Work item
Transcribe the entries that follow, every word as written, and drop the pictures.
*** Supplied entries Section Begins ***
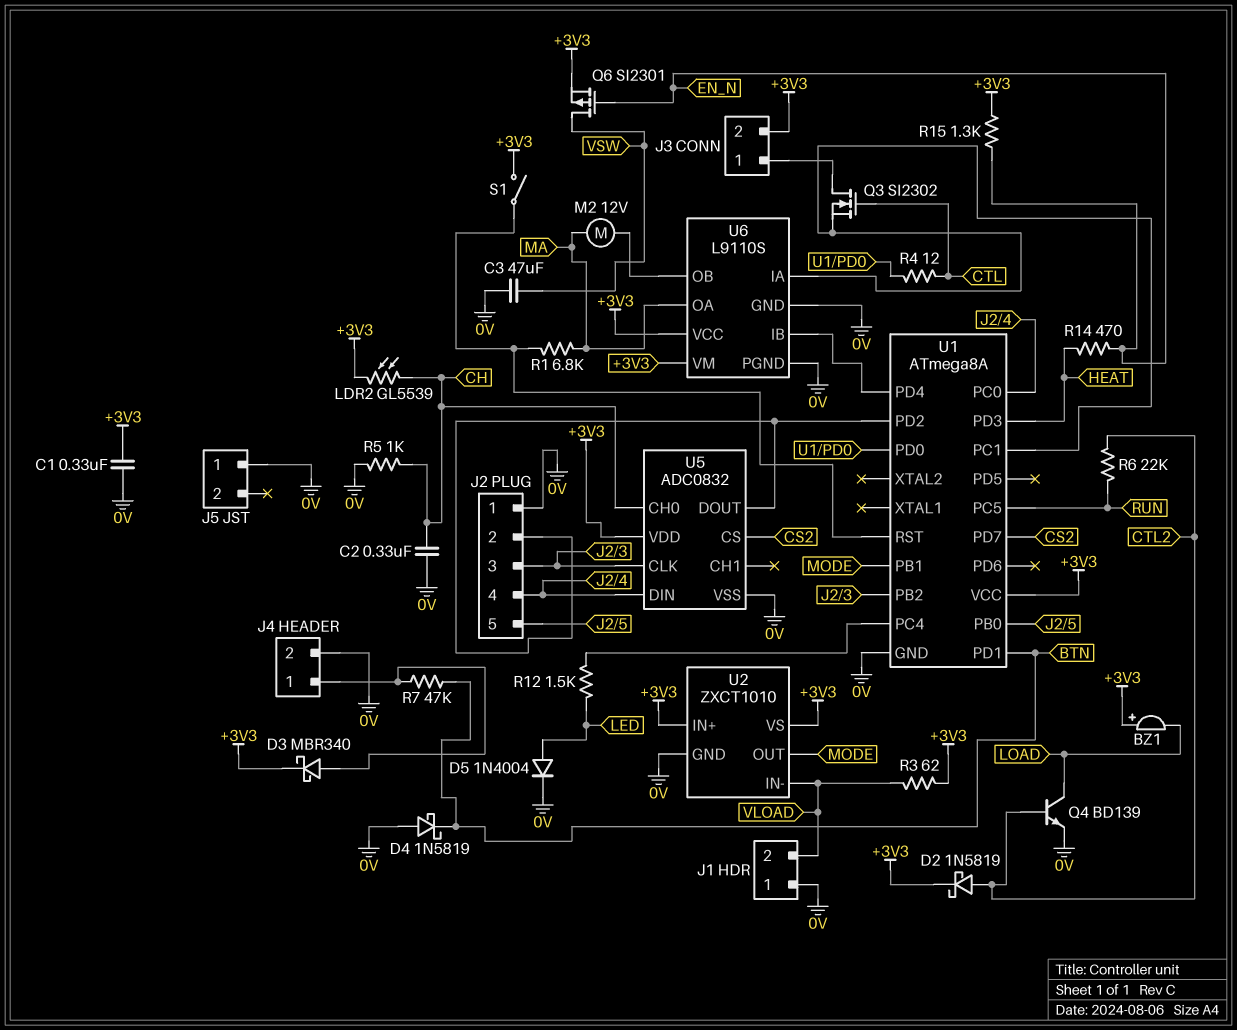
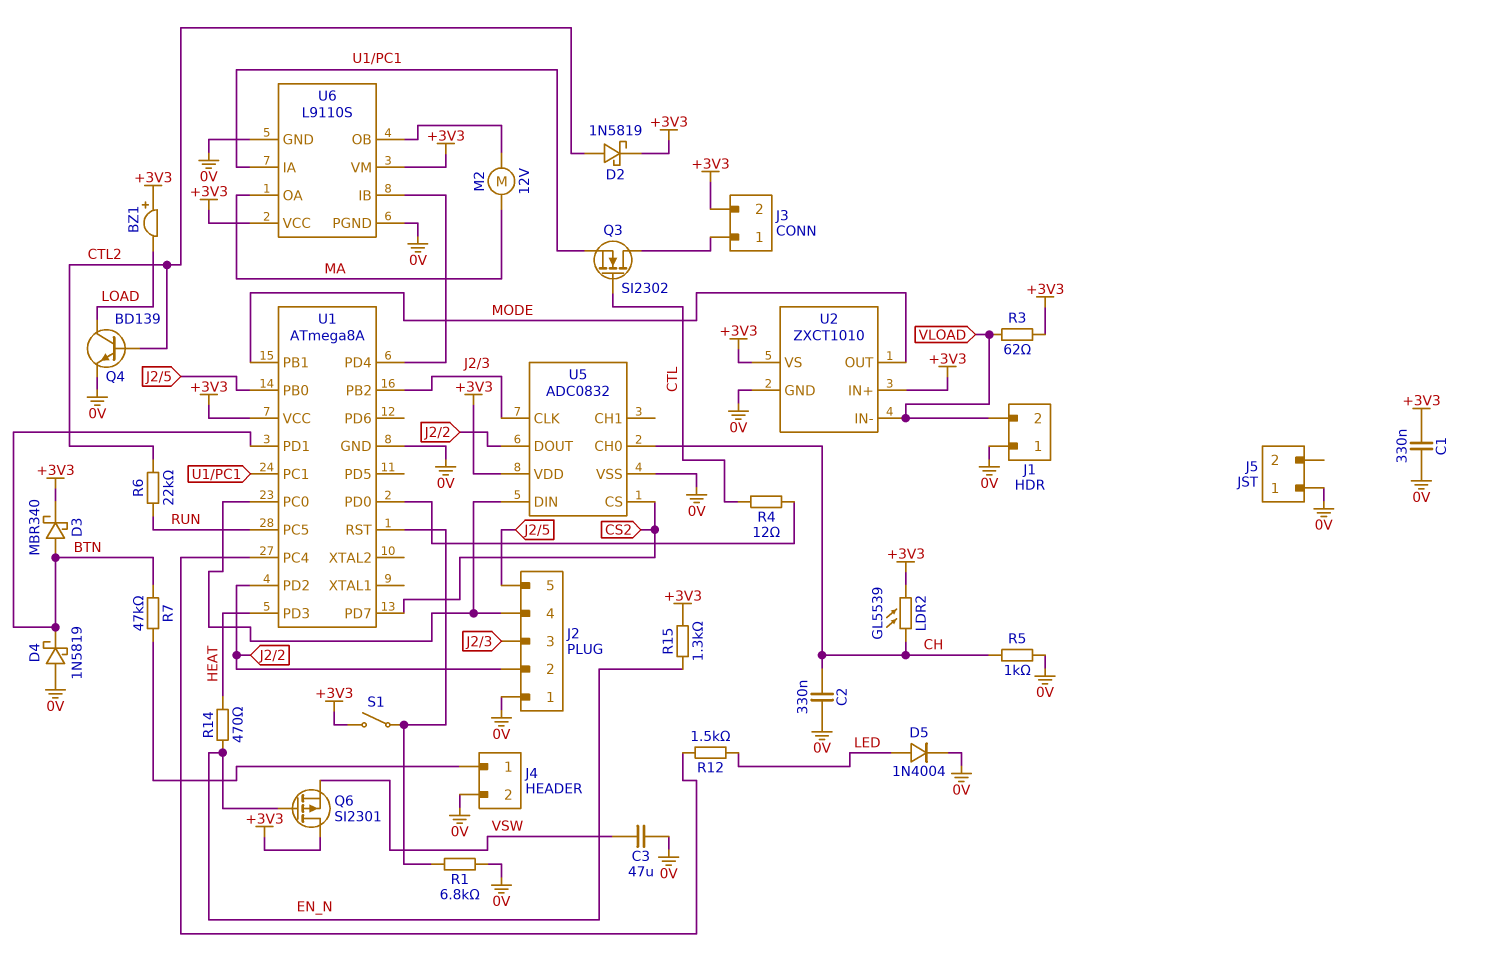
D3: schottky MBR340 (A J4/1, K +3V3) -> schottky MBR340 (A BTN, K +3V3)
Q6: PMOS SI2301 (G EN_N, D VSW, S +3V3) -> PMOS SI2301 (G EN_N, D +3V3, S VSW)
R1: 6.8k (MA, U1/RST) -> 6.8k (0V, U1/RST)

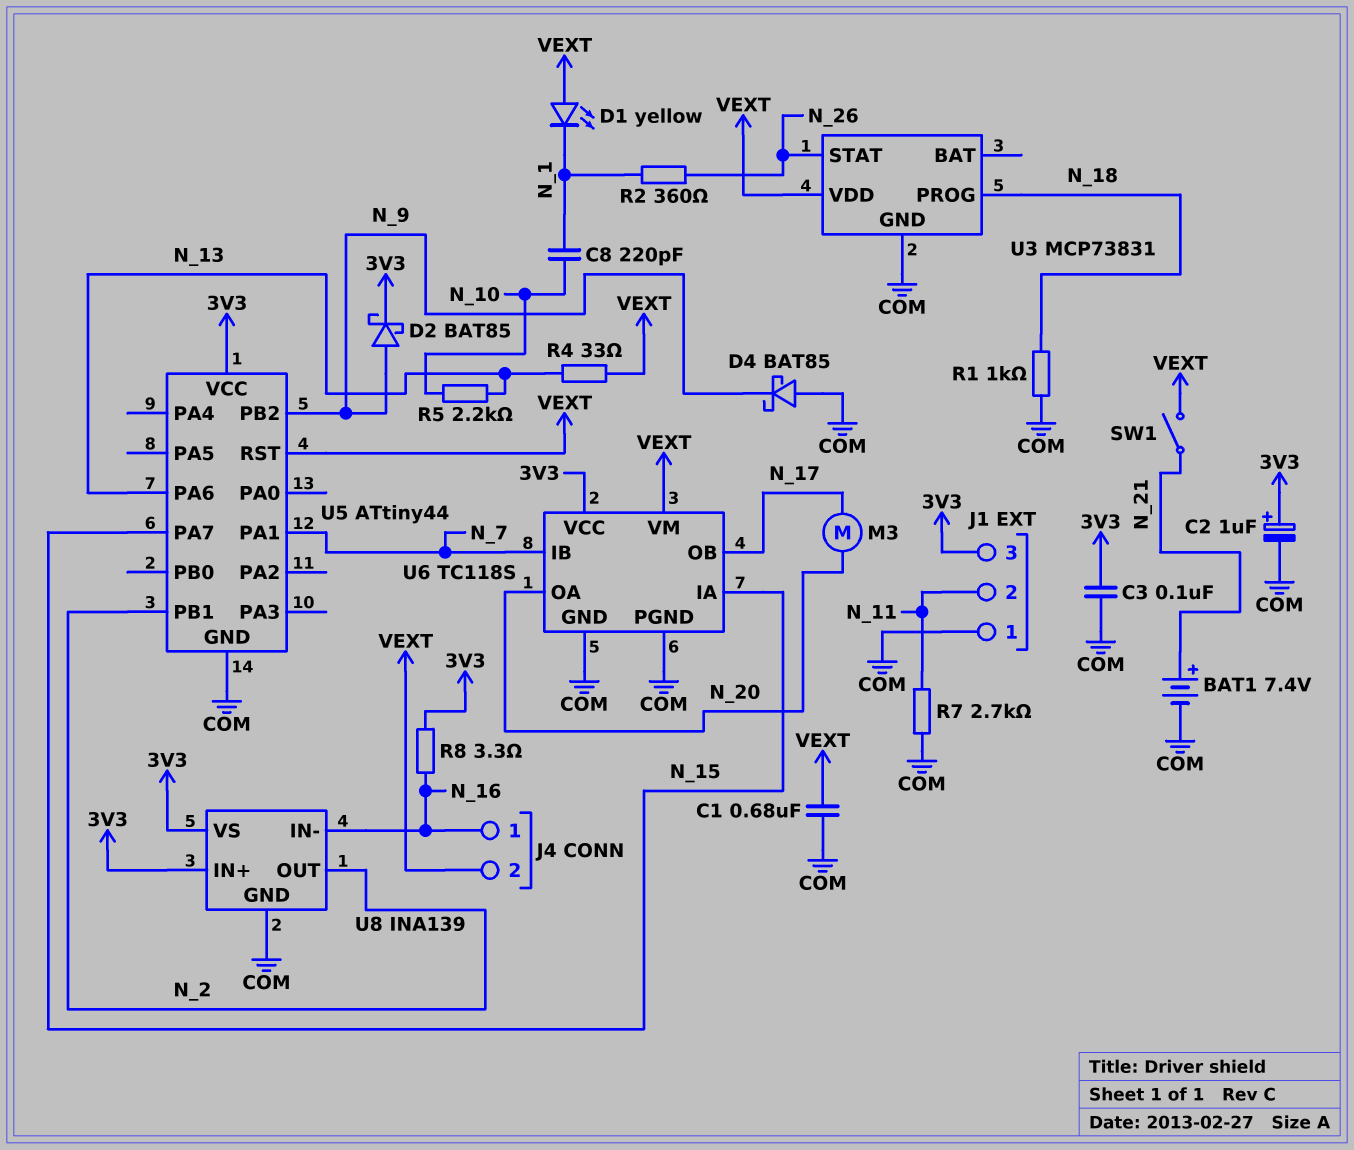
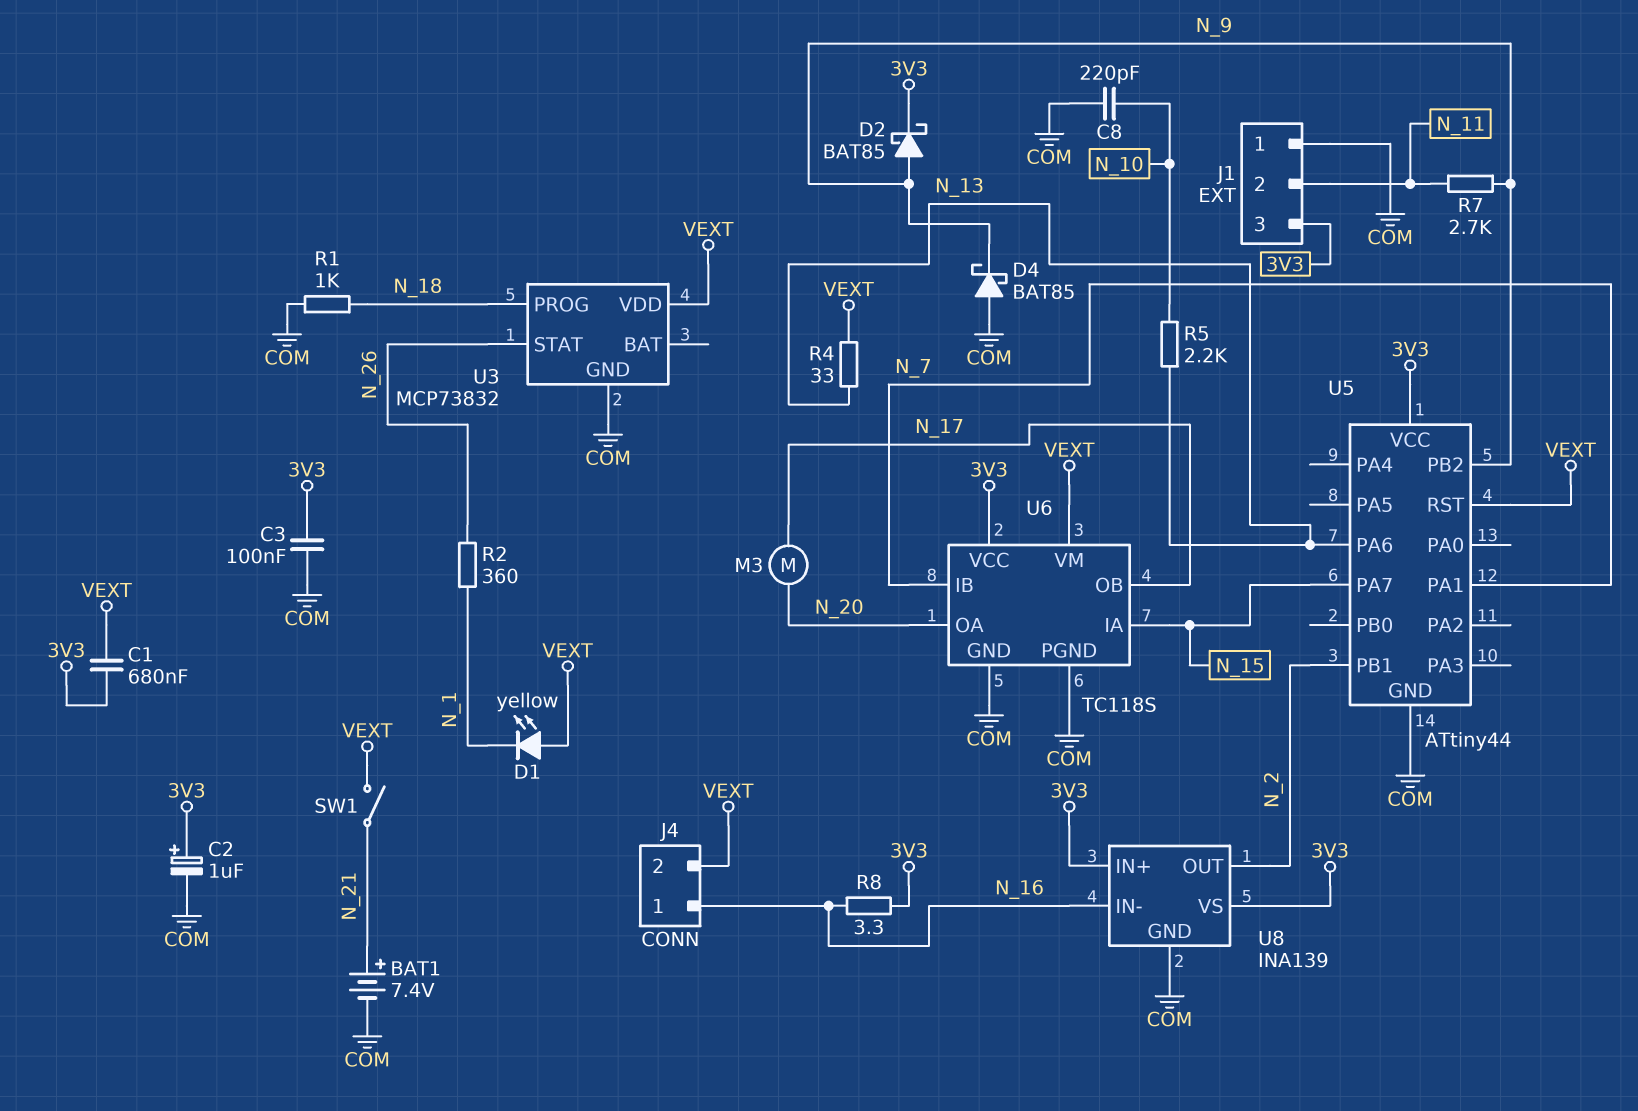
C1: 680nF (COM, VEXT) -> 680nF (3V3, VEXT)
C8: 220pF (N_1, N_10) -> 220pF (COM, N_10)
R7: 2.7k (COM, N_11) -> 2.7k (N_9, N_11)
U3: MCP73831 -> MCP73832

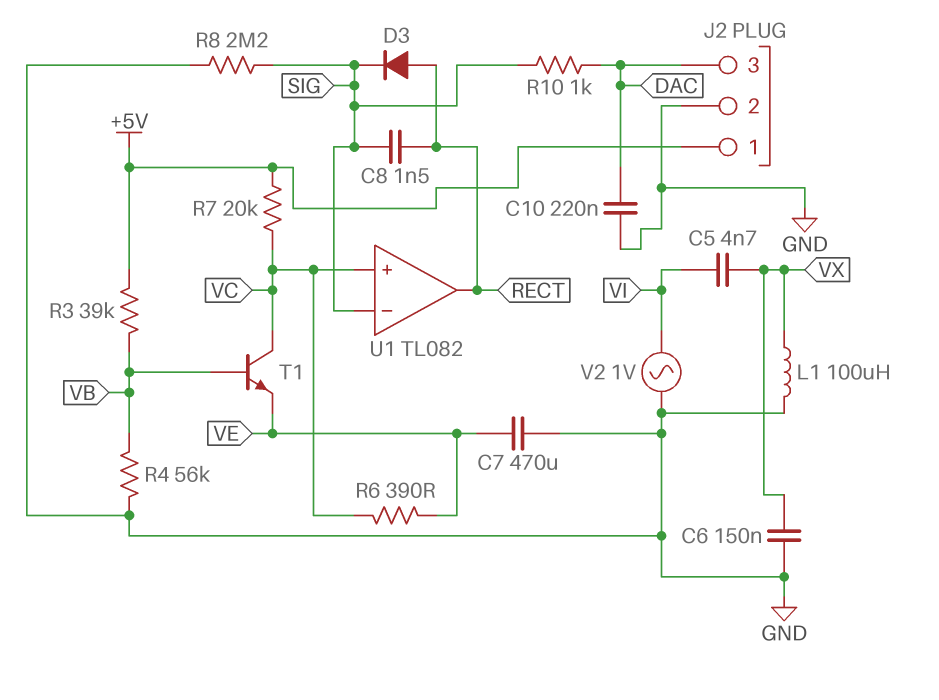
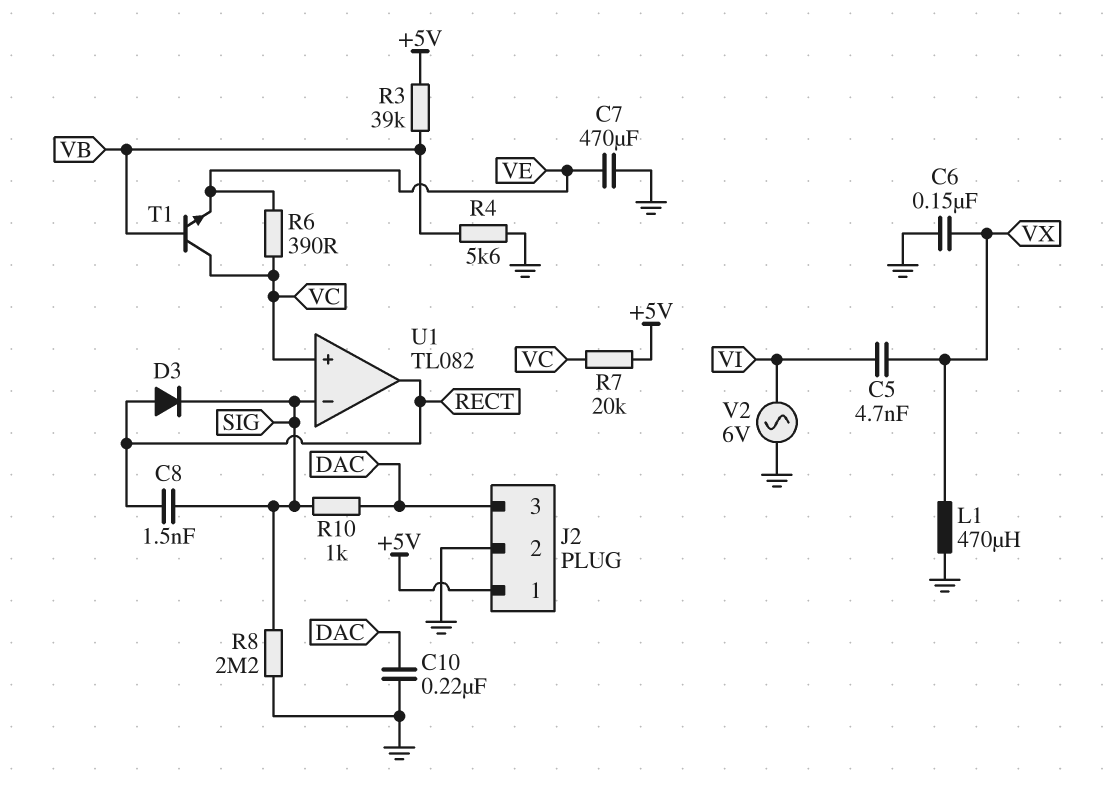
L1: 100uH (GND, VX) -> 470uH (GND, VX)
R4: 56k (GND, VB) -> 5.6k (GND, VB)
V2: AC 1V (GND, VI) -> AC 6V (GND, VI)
*** Supplied entries Section Ends ***
Expected output
D3: schottky MBR340 (A J4/1, K +3V3) -> schottky MBR340 (A BTN, K +3V3)
Q6: PMOS SI2301 (G EN_N, D VSW, S +3V3) -> PMOS SI2301 (G EN_N, D +3V3, S VSW)
R1: 6.8k (MA, U1/RST) -> 6.8k (0V, U1/RST)

C1: 680nF (COM, VEXT) -> 680nF (3V3, VEXT)
C8: 220pF (N_1, N_10) -> 220pF (COM, N_10)
R7: 2.7k (COM, N_11) -> 2.7k (N_9, N_11)
U3: MCP73831 -> MCP73832

L1: 100uH (GND, VX) -> 470uH (GND, VX)
R4: 56k (GND, VB) -> 5.6k (GND, VB)
V2: AC 1V (GND, VI) -> AC 6V (GND, VI)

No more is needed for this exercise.